EXTRACTED ENTRIES
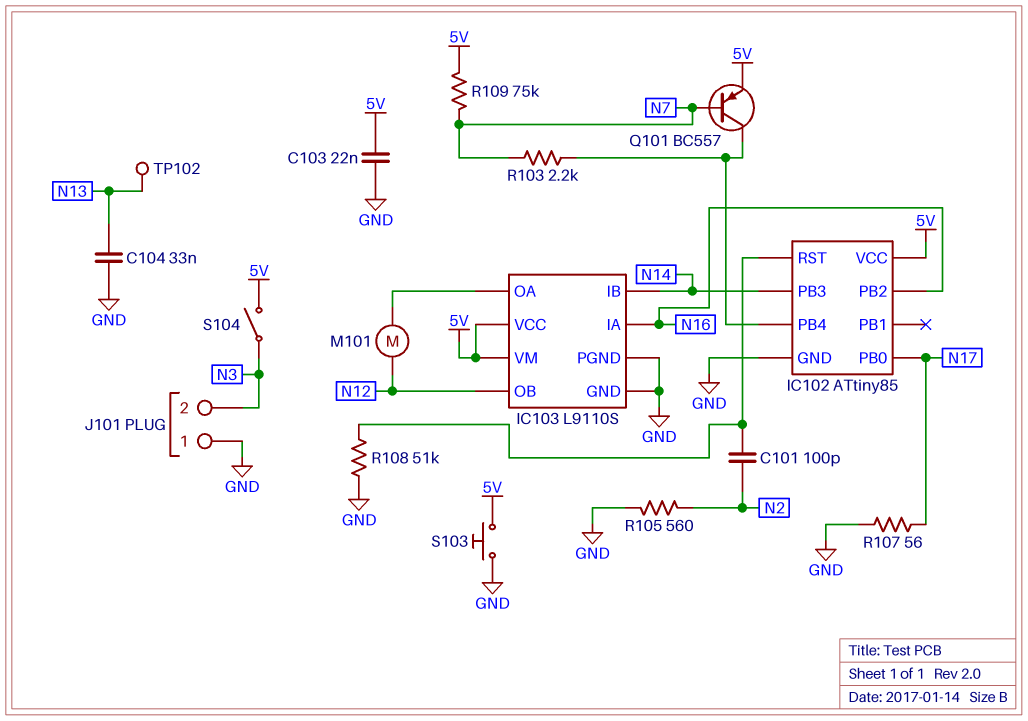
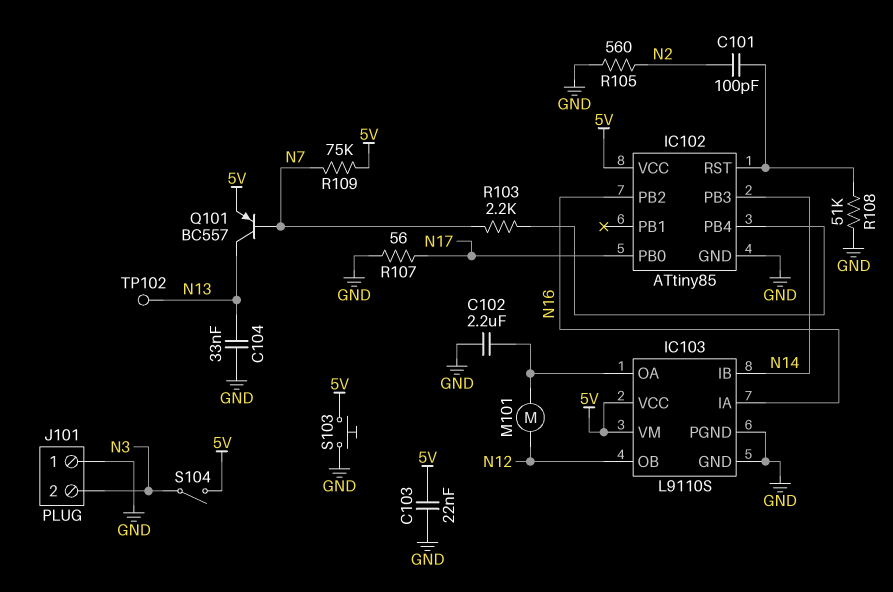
C102: none -> 2.2uF (GND, IC103/OA)
Q101: PNP BC557 (B N7, C IC102/PB4, E 5V) -> PNP BC557 (B N7, C N13, E 5V)

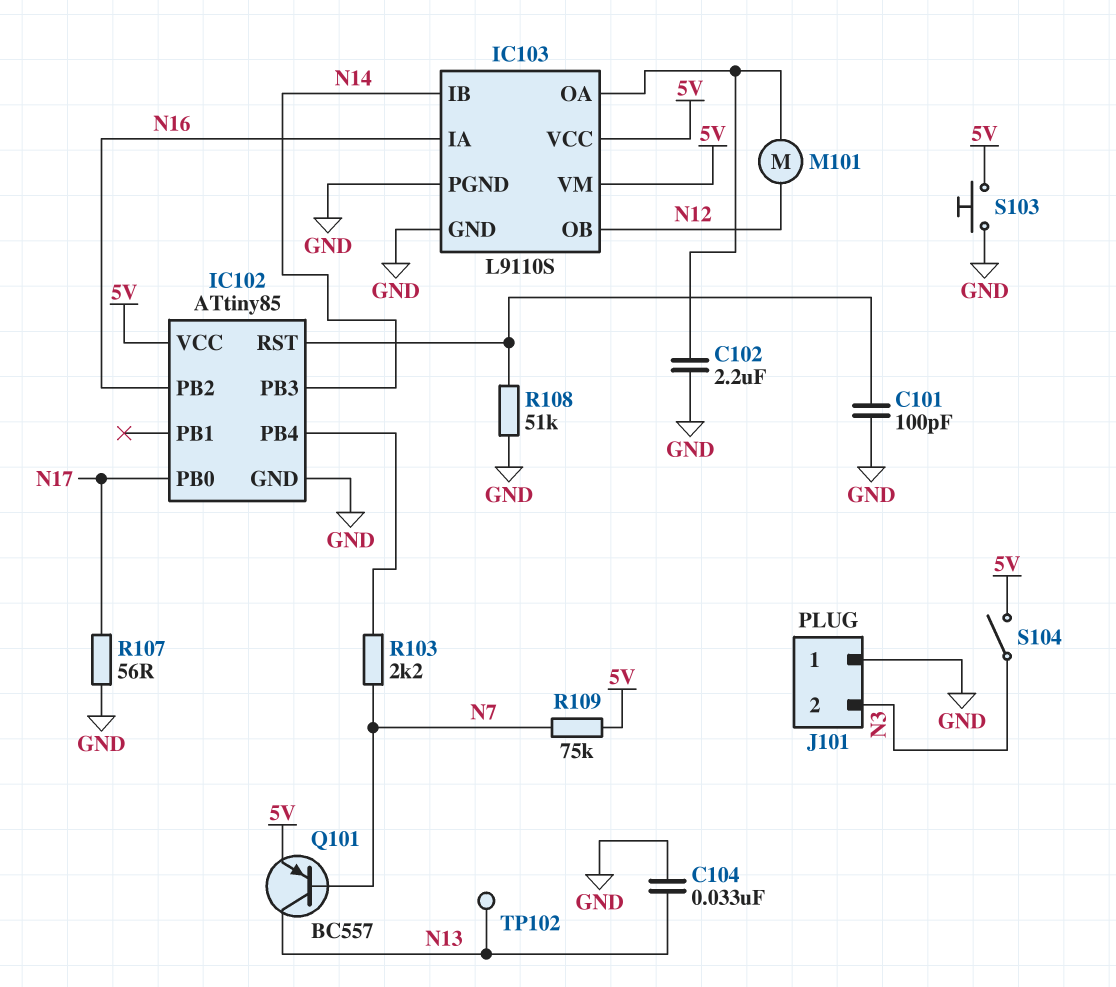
C101: 100pF (IC102/RST, N2) -> 100pF (GND, IC102/RST)
C103: 22nF (5V, GND) -> none
R105: 560 (GND, N2) -> none

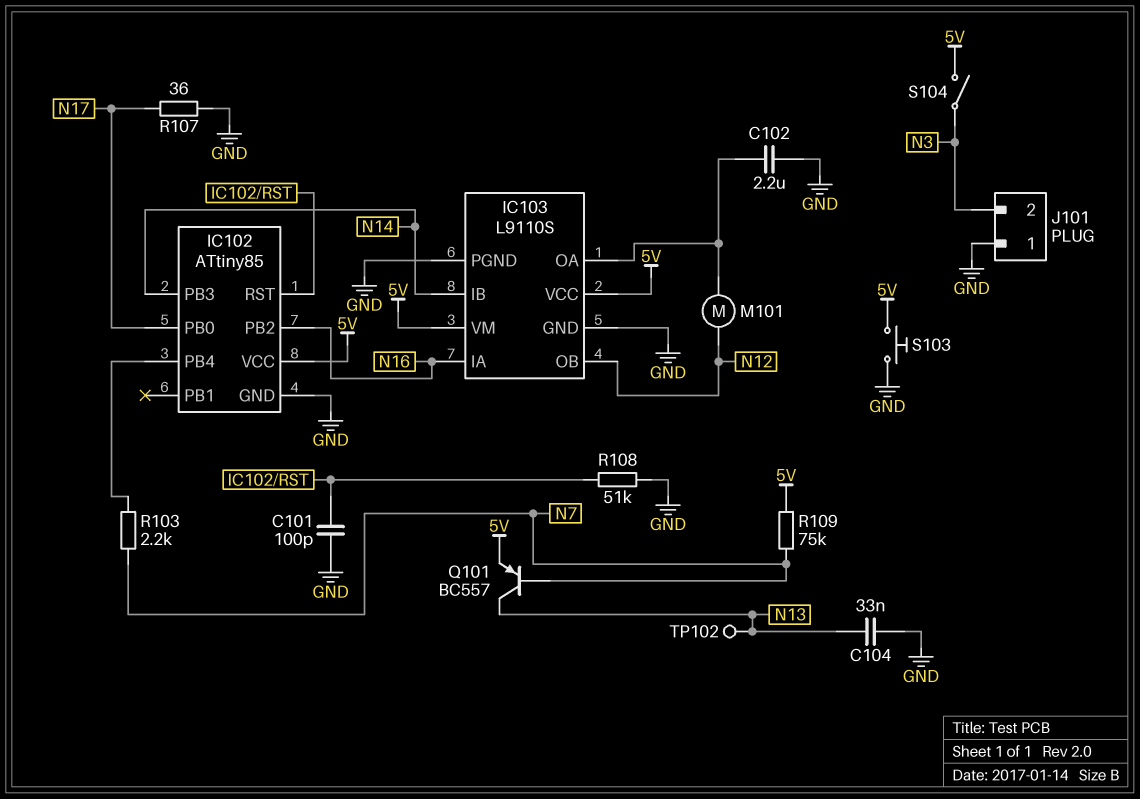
R107: 56 (GND, N17) -> 36 (GND, N17)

PROBLEM DESCRIPTION
The job here is to write out the records exactly, pictures excluded.

ANSWER SPACE
C102: none -> 2.2uF (GND, IC103/OA)
Q101: PNP BC557 (B N7, C IC102/PB4, E 5V) -> PNP BC557 (B N7, C N13, E 5V)

C101: 100pF (IC102/RST, N2) -> 100pF (GND, IC102/RST)
C103: 22nF (5V, GND) -> none
R105: 560 (GND, N2) -> none

R107: 56 (GND, N17) -> 36 (GND, N17)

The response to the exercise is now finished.